[Content revision data]
------
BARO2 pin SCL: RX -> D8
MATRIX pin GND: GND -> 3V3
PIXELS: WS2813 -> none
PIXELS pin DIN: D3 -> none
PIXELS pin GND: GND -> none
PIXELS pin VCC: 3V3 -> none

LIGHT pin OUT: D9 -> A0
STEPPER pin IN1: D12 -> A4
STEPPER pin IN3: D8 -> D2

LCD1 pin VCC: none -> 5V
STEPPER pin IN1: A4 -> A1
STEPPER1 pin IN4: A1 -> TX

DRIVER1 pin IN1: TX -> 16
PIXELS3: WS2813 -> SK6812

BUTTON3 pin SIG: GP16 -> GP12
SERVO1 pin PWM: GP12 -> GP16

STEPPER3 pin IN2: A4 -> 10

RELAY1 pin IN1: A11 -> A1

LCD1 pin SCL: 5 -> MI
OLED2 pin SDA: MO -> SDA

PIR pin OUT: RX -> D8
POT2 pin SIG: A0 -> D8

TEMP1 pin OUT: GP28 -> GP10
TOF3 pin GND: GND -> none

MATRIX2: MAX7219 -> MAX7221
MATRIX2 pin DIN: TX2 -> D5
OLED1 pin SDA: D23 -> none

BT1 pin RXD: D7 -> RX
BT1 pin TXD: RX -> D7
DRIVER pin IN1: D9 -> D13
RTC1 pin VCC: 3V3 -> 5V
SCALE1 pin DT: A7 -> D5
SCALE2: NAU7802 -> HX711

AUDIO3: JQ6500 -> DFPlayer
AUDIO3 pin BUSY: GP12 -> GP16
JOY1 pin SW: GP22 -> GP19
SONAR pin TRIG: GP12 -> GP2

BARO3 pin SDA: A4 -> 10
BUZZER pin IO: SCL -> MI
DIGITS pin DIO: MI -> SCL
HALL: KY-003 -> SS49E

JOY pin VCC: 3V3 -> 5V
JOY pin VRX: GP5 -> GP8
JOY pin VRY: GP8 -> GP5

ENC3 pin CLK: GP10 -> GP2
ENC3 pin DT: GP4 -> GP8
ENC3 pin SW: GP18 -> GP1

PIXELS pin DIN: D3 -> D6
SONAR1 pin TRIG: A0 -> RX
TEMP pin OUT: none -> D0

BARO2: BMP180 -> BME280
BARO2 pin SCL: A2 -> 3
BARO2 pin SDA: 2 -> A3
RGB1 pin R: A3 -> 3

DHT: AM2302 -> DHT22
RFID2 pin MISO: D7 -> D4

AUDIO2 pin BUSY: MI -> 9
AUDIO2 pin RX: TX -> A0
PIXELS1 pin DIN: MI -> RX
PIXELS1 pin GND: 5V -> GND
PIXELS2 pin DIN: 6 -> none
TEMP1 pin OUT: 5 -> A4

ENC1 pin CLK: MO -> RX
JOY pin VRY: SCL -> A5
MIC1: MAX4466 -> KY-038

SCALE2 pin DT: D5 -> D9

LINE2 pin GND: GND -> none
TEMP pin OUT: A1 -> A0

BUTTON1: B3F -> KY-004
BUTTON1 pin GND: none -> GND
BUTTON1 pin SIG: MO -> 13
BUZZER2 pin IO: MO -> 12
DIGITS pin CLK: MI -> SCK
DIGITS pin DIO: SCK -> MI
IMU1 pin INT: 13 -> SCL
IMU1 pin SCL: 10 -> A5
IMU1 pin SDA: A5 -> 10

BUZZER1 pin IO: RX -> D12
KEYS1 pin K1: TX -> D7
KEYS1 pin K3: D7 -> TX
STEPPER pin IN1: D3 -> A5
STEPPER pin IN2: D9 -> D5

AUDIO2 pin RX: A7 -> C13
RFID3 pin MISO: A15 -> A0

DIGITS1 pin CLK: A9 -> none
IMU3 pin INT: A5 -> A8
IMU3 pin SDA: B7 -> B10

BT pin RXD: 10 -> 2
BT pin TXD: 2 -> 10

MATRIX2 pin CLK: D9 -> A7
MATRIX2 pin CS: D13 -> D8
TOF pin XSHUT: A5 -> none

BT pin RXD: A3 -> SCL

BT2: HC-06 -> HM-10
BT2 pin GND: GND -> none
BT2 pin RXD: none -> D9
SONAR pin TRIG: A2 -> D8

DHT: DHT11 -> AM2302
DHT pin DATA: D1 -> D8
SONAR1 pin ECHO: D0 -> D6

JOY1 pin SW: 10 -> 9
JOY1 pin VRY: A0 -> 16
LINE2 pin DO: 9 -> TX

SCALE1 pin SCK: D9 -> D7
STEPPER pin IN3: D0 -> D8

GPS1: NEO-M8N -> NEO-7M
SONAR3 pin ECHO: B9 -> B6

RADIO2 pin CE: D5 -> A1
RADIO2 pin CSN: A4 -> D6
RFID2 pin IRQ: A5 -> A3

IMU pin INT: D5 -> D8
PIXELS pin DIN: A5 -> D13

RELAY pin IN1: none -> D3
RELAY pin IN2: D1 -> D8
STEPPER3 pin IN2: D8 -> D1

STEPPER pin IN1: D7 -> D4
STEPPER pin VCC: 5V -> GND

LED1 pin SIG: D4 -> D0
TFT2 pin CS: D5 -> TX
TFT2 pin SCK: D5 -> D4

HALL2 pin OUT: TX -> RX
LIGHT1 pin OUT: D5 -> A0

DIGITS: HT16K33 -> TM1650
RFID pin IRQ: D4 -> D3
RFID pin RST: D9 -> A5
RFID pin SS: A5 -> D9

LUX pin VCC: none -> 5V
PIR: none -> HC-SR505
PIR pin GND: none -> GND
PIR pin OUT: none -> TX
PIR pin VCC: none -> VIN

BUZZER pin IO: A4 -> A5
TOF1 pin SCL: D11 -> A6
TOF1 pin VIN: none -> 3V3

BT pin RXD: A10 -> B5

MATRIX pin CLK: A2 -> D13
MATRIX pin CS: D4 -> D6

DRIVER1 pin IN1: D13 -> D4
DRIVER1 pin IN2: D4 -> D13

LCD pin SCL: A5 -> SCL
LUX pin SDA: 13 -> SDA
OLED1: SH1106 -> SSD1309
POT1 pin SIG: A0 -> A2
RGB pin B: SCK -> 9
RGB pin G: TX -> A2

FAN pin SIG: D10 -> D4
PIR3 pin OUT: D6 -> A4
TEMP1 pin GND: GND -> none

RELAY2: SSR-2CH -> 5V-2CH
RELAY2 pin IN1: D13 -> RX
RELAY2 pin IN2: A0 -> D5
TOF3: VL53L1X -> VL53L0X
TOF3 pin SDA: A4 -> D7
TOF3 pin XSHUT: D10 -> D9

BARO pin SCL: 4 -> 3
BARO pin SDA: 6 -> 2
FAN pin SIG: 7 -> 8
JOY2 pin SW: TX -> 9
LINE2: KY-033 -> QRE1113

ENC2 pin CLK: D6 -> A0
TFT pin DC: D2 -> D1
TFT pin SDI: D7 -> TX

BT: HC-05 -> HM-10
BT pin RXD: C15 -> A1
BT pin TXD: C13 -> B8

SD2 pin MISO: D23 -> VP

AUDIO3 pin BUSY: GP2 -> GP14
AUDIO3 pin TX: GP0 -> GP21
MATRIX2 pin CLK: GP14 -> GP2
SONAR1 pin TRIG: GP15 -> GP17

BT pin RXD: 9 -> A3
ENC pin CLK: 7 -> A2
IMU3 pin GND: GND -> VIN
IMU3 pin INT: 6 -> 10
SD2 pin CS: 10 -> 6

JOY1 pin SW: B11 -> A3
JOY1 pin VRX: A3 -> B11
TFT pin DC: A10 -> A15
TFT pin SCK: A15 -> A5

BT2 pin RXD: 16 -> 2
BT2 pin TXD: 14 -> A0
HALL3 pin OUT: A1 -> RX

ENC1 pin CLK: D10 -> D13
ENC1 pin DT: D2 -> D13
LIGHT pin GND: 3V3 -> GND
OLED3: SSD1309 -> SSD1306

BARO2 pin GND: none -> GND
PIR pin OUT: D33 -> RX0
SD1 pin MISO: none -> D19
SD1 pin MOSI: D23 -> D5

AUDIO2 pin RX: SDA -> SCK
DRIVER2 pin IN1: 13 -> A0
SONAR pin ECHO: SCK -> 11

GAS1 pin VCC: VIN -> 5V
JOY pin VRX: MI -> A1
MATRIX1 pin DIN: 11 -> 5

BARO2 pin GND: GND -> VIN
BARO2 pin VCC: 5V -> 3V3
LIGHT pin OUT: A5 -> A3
------
» WHAT IS REQUIRED
Print the lines above, unchanged, from the start of the records to the line with "MATRIX2: MAX7219 -> MAX7221", including that final line.

» EXERCISE SOLUTION
BARO2 pin SCL: RX -> D8
MATRIX pin GND: GND -> 3V3
PIXELS: WS2813 -> none
PIXELS pin DIN: D3 -> none
PIXELS pin GND: GND -> none
PIXELS pin VCC: 3V3 -> none

LIGHT pin OUT: D9 -> A0
STEPPER pin IN1: D12 -> A4
STEPPER pin IN3: D8 -> D2

LCD1 pin VCC: none -> 5V
STEPPER pin IN1: A4 -> A1
STEPPER1 pin IN4: A1 -> TX

DRIVER1 pin IN1: TX -> 16
PIXELS3: WS2813 -> SK6812

BUTTON3 pin SIG: GP16 -> GP12
SERVO1 pin PWM: GP12 -> GP16

STEPPER3 pin IN2: A4 -> 10

RELAY1 pin IN1: A11 -> A1

LCD1 pin SCL: 5 -> MI
OLED2 pin SDA: MO -> SDA

PIR pin OUT: RX -> D8
POT2 pin SIG: A0 -> D8

TEMP1 pin OUT: GP28 -> GP10
TOF3 pin GND: GND -> none

MATRIX2: MAX7219 -> MAX7221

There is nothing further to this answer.